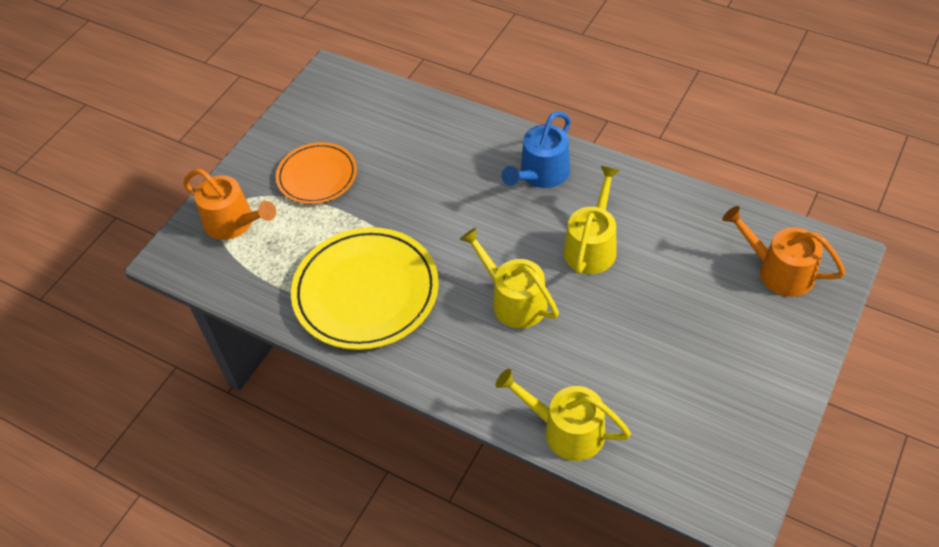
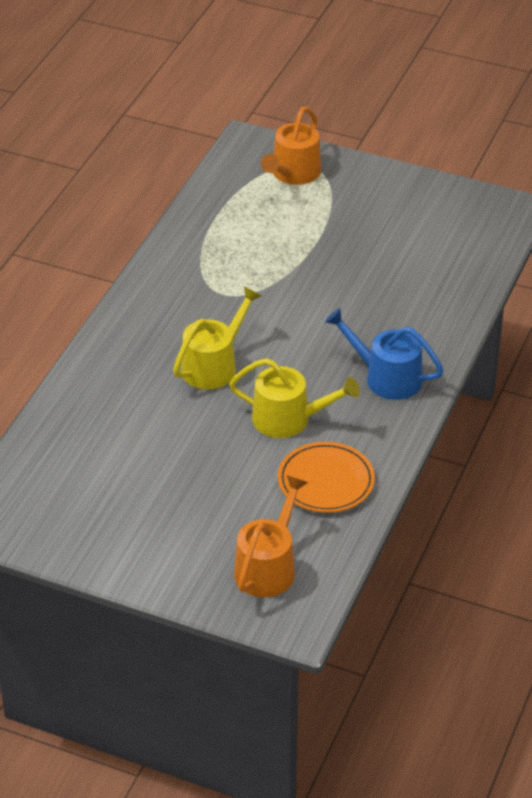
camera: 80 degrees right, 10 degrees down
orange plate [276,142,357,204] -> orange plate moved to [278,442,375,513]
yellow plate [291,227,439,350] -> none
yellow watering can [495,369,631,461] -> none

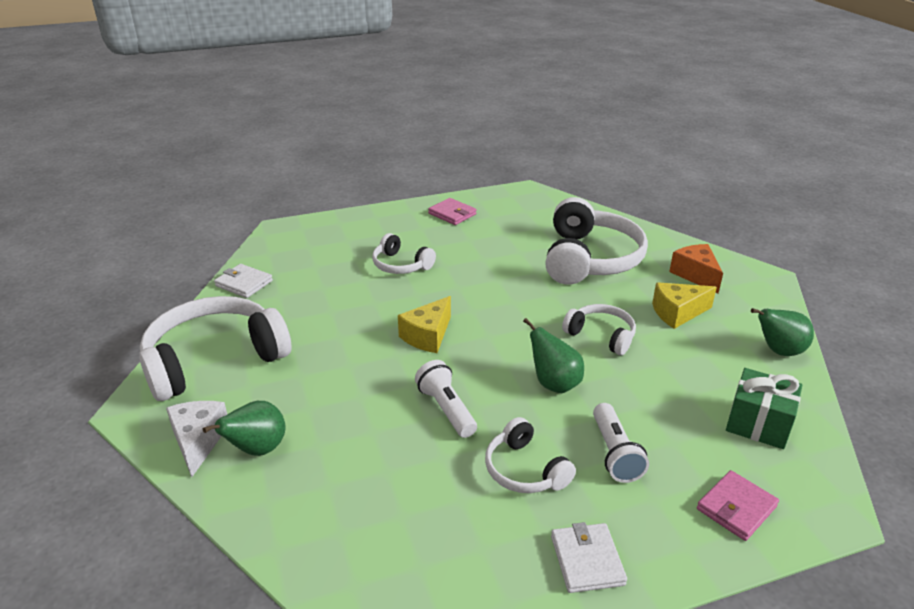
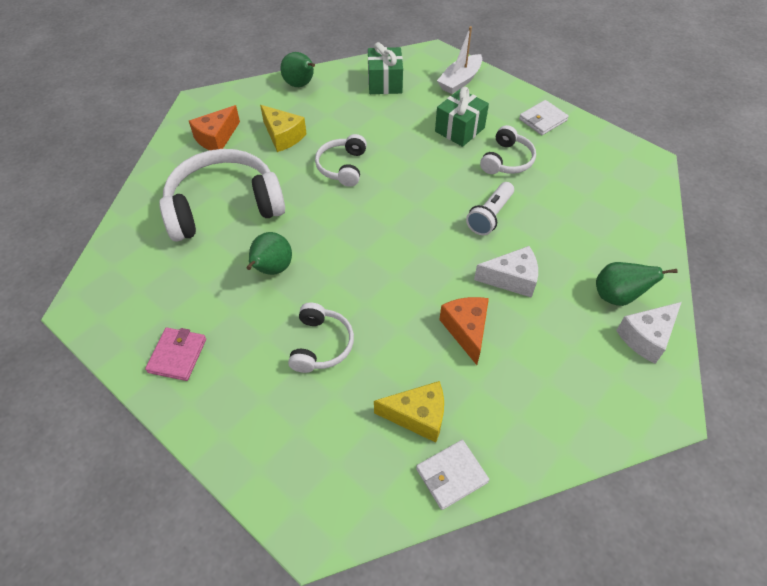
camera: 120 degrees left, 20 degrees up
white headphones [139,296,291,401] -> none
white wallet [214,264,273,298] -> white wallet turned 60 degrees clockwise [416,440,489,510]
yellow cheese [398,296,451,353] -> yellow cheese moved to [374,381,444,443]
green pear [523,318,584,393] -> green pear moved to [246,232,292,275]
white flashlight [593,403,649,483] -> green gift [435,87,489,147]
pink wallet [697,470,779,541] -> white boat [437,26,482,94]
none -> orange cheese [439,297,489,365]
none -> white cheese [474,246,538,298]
-*-*-
## [About this exercise]
Your reply should be the full data above, copied exactly, with no pictures in it.

## [Final answer]
camera: 80 degrees right, 10 degrees down
orange plate [276,142,357,204] -> orange plate moved to [278,442,375,513]
yellow plate [291,227,439,350] -> none
yellow watering can [495,369,631,461] -> none

camera: 120 degrees left, 20 degrees up
white headphones [139,296,291,401] -> none
white wallet [214,264,273,298] -> white wallet turned 60 degrees clockwise [416,440,489,510]
yellow cheese [398,296,451,353] -> yellow cheese moved to [374,381,444,443]
green pear [523,318,584,393] -> green pear moved to [246,232,292,275]
white flashlight [593,403,649,483] -> green gift [435,87,489,147]
pink wallet [697,470,779,541] -> white boat [437,26,482,94]
none -> orange cheese [439,297,489,365]
none -> white cheese [474,246,538,298]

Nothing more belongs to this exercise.